**DATA SHOWN**
===
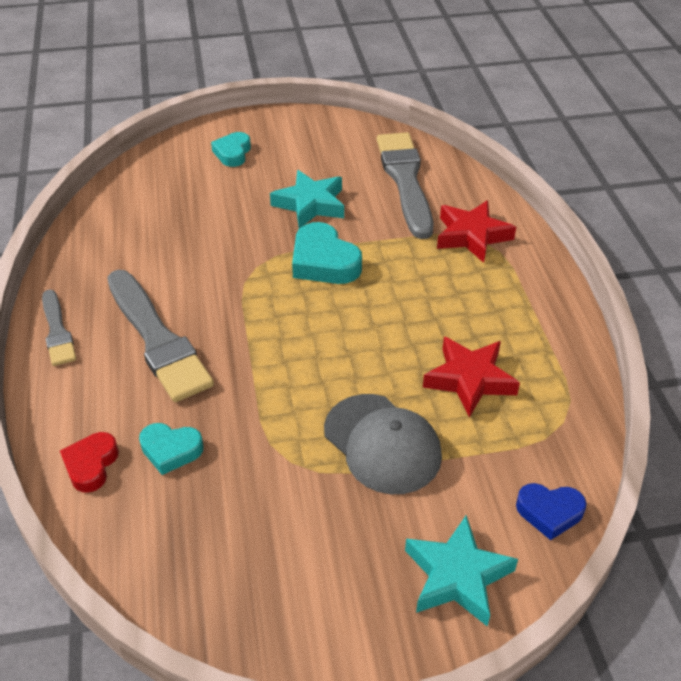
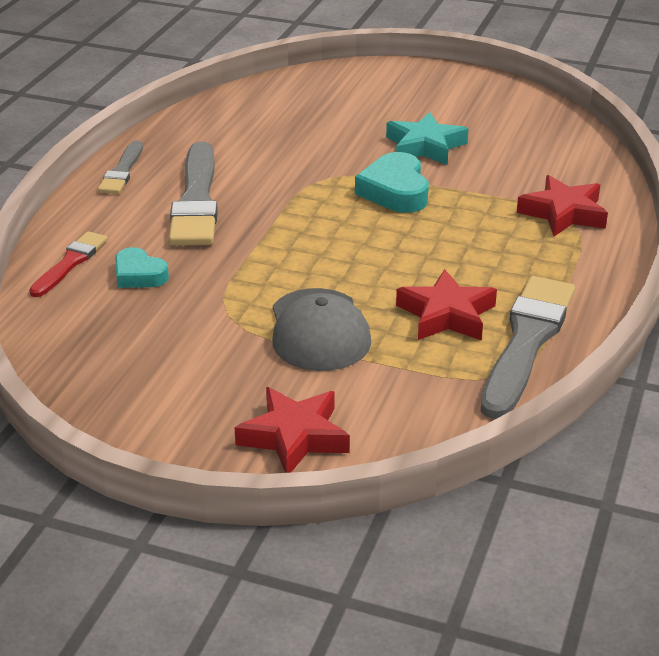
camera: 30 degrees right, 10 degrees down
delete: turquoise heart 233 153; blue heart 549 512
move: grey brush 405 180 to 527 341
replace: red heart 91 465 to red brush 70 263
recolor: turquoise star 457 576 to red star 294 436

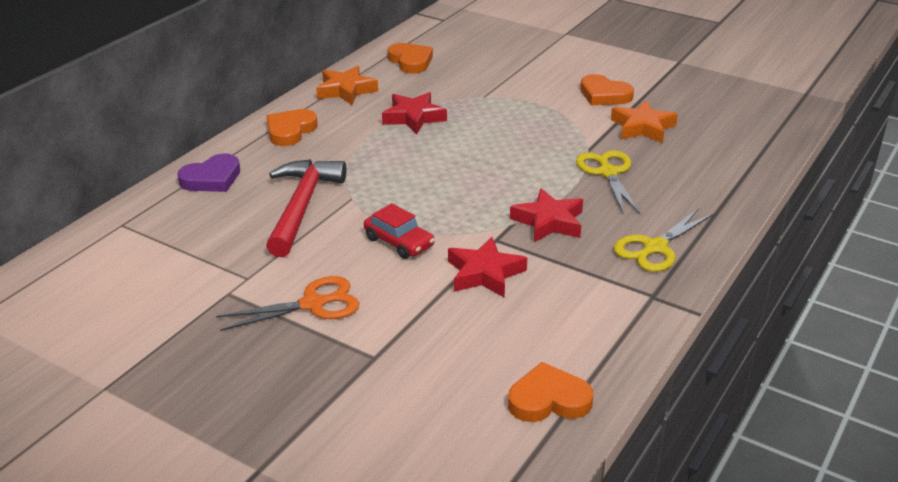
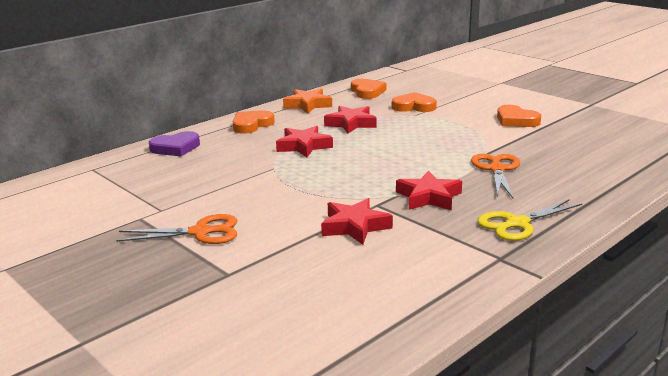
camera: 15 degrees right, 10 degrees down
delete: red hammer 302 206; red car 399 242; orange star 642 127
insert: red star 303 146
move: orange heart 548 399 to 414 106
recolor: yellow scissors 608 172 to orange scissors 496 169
===
**EXERCISE INSTRUCTIONS**
Write the material out again exactly. Skip each picture.

**WRITTEN REPLY**
camera: 30 degrees right, 10 degrees down
delete: turquoise heart 233 153; blue heart 549 512
move: grey brush 405 180 to 527 341
replace: red heart 91 465 to red brush 70 263
recolor: turquoise star 457 576 to red star 294 436

camera: 15 degrees right, 10 degrees down
delete: red hammer 302 206; red car 399 242; orange star 642 127
insert: red star 303 146
move: orange heart 548 399 to 414 106
recolor: yellow scissors 608 172 to orange scissors 496 169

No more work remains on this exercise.